Exercise prompt:
When you copy the entries, keep every word exactly as it stands.

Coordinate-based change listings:
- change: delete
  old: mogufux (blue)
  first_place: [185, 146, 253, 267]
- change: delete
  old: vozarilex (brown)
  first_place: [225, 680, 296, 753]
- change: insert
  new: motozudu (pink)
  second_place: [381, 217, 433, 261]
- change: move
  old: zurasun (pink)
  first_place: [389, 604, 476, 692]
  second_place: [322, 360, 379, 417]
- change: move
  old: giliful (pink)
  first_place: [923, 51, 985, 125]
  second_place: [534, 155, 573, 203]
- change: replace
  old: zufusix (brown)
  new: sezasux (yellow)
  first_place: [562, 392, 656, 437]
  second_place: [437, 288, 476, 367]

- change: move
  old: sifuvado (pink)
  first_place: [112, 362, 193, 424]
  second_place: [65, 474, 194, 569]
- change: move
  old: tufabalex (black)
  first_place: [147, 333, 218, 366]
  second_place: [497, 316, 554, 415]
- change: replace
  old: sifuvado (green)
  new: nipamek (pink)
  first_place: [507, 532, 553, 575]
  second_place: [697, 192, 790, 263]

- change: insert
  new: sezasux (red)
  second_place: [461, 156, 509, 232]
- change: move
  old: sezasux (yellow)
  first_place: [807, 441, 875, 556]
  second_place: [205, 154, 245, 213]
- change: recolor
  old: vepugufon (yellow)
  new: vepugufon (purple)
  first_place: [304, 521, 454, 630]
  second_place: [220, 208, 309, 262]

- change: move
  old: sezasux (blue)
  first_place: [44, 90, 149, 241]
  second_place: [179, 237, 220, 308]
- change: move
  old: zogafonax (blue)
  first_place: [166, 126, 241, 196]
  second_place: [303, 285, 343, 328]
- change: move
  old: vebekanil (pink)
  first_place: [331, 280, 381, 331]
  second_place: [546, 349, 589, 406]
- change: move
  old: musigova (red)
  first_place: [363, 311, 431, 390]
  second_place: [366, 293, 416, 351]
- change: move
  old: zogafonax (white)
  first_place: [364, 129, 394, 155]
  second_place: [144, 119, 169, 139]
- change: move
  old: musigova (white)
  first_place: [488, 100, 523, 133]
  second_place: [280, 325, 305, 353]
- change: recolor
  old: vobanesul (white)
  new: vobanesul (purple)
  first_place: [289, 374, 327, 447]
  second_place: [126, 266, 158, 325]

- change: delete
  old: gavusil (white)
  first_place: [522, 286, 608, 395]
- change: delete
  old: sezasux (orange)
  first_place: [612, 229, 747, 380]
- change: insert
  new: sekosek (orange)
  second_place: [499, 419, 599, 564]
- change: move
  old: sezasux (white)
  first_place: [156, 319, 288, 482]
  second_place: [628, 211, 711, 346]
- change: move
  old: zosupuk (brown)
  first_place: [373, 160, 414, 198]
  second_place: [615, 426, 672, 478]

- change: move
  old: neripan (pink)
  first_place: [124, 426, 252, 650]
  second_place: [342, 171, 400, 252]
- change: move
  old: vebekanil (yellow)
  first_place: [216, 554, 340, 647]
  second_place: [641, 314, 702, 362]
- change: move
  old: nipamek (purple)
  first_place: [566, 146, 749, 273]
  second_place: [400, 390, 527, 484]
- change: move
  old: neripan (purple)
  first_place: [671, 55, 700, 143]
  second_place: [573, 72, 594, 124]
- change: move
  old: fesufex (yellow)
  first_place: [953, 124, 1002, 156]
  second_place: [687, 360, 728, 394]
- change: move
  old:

Problem solution:
- change: delete
  old: mogufux (blue)
  first_place: [185, 146, 253, 267]
- change: delete
  old: vozarilex (brown)
  first_place: [225, 680, 296, 753]
- change: insert
  new: motozudu (pink)
  second_place: [381, 217, 433, 261]
- change: move
  old: zurasun (pink)
  first_place: [389, 604, 476, 692]
  second_place: [322, 360, 379, 417]
- change: move
  old: giliful (pink)
  first_place: [923, 51, 985, 125]
  second_place: [534, 155, 573, 203]
- change: replace
  old: zufusix (brown)
  new: sezasux (yellow)
  first_place: [562, 392, 656, 437]
  second_place: [437, 288, 476, 367]

- change: move
  old: sifuvado (pink)
  first_place: [112, 362, 193, 424]
  second_place: [65, 474, 194, 569]
- change: move
  old: tufabalex (black)
  first_place: [147, 333, 218, 366]
  second_place: [497, 316, 554, 415]
- change: replace
  old: sifuvado (green)
  new: nipamek (pink)
  first_place: [507, 532, 553, 575]
  second_place: [697, 192, 790, 263]

- change: insert
  new: sezasux (red)
  second_place: [461, 156, 509, 232]
- change: move
  old: sezasux (yellow)
  first_place: [807, 441, 875, 556]
  second_place: [205, 154, 245, 213]
- change: recolor
  old: vepugufon (yellow)
  new: vepugufon (purple)
  first_place: [304, 521, 454, 630]
  second_place: [220, 208, 309, 262]

- change: move
  old: sezasux (blue)
  first_place: [44, 90, 149, 241]
  second_place: [179, 237, 220, 308]
- change: move
  old: zogafonax (blue)
  first_place: [166, 126, 241, 196]
  second_place: [303, 285, 343, 328]
- change: move
  old: vebekanil (pink)
  first_place: [331, 280, 381, 331]
  second_place: [546, 349, 589, 406]
- change: move
  old: musigova (red)
  first_place: [363, 311, 431, 390]
  second_place: [366, 293, 416, 351]
- change: move
  old: zogafonax (white)
  first_place: [364, 129, 394, 155]
  second_place: [144, 119, 169, 139]
- change: move
  old: musigova (white)
  first_place: [488, 100, 523, 133]
  second_place: [280, 325, 305, 353]
- change: recolor
  old: vobanesul (white)
  new: vobanesul (purple)
  first_place: [289, 374, 327, 447]
  second_place: [126, 266, 158, 325]

- change: delete
  old: gavusil (white)
  first_place: [522, 286, 608, 395]
- change: delete
  old: sezasux (orange)
  first_place: [612, 229, 747, 380]
- change: insert
  new: sekosek (orange)
  second_place: [499, 419, 599, 564]
- change: move
  old: sezasux (white)
  first_place: [156, 319, 288, 482]
  second_place: [628, 211, 711, 346]
- change: move
  old: zosupuk (brown)
  first_place: [373, 160, 414, 198]
  second_place: [615, 426, 672, 478]

- change: move
  old: neripan (pink)
  first_place: [124, 426, 252, 650]
  second_place: [342, 171, 400, 252]
- change: move
  old: vebekanil (yellow)
  first_place: [216, 554, 340, 647]
  second_place: [641, 314, 702, 362]
- change: move
  old: nipamek (purple)
  first_place: [566, 146, 749, 273]
  second_place: [400, 390, 527, 484]
- change: move
  old: neripan (purple)
  first_place: [671, 55, 700, 143]
  second_place: [573, 72, 594, 124]
- change: move
  old: fesufex (yellow)
  first_place: [953, 124, 1002, 156]
  second_place: [687, 360, 728, 394]
- change: move
  old:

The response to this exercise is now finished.